[Image change detection data]
--*--
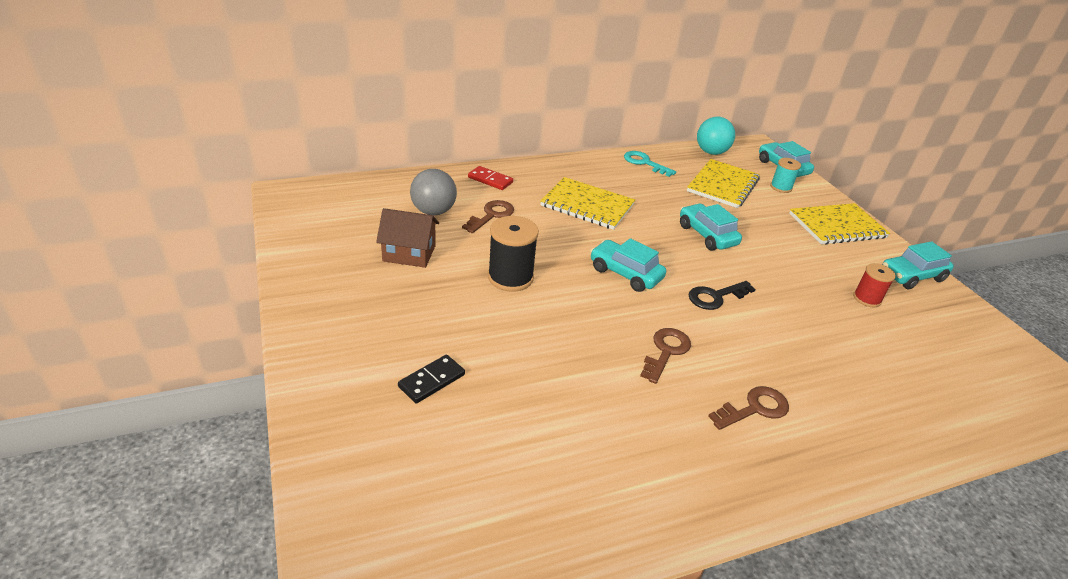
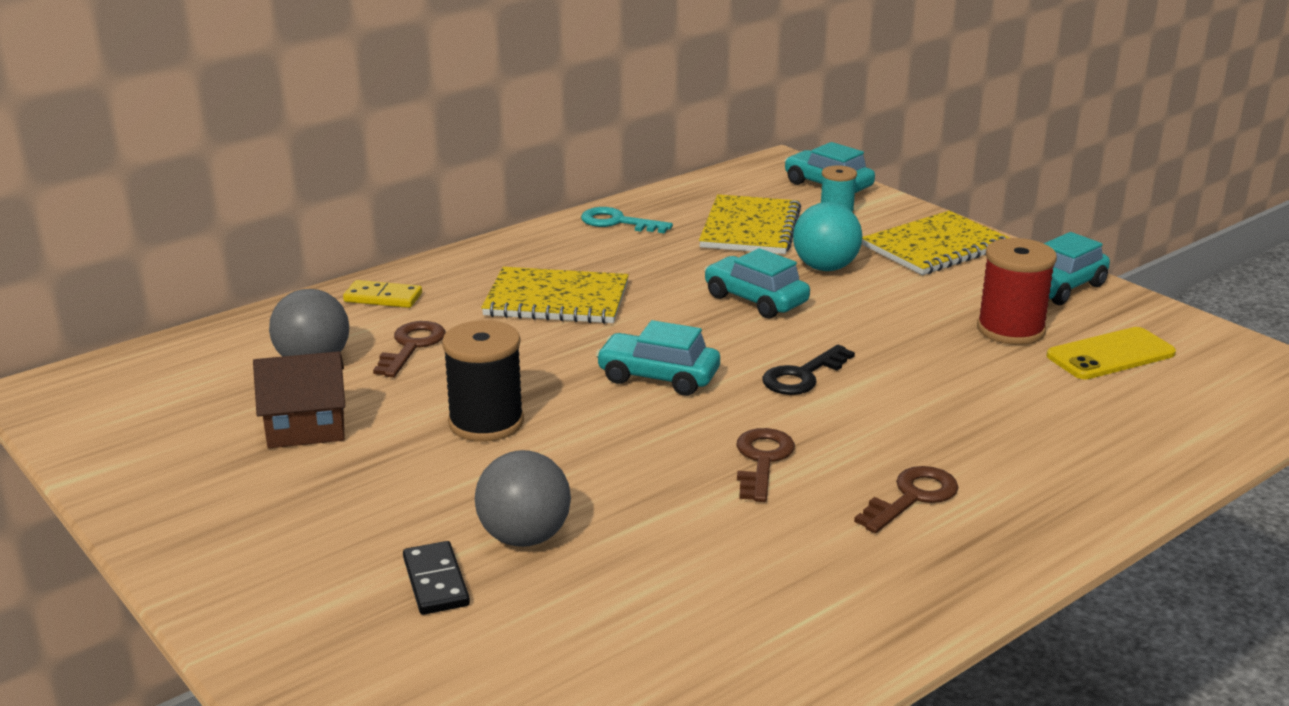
camera: 15 degrees left, 10 degrees down
(432, 381) = (436, 582): black domino -> black domino turned 45 degrees counterclockwise
(490, 180) = (383, 298): red domino -> yellow domino
(497, 365) = (524, 537): none -> grey ball
(711, 152) = (713, 186): turquoise ball -> turquoise ball (825, 267)
(867, 299) = (1010, 330): red spool -> red spool, size x1.64
(931, 336) = (1110, 355): none -> yellow phone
--*--
Problem description
Extract every line of the data exactly; pictures stay out.

Worked solution
camera: 15 degrees left, 10 degrees down
(432, 381) = (436, 582): black domino -> black domino turned 45 degrees counterclockwise
(490, 180) = (383, 298): red domino -> yellow domino
(497, 365) = (524, 537): none -> grey ball
(711, 152) = (713, 186): turquoise ball -> turquoise ball (825, 267)
(867, 299) = (1010, 330): red spool -> red spool, size x1.64
(931, 336) = (1110, 355): none -> yellow phone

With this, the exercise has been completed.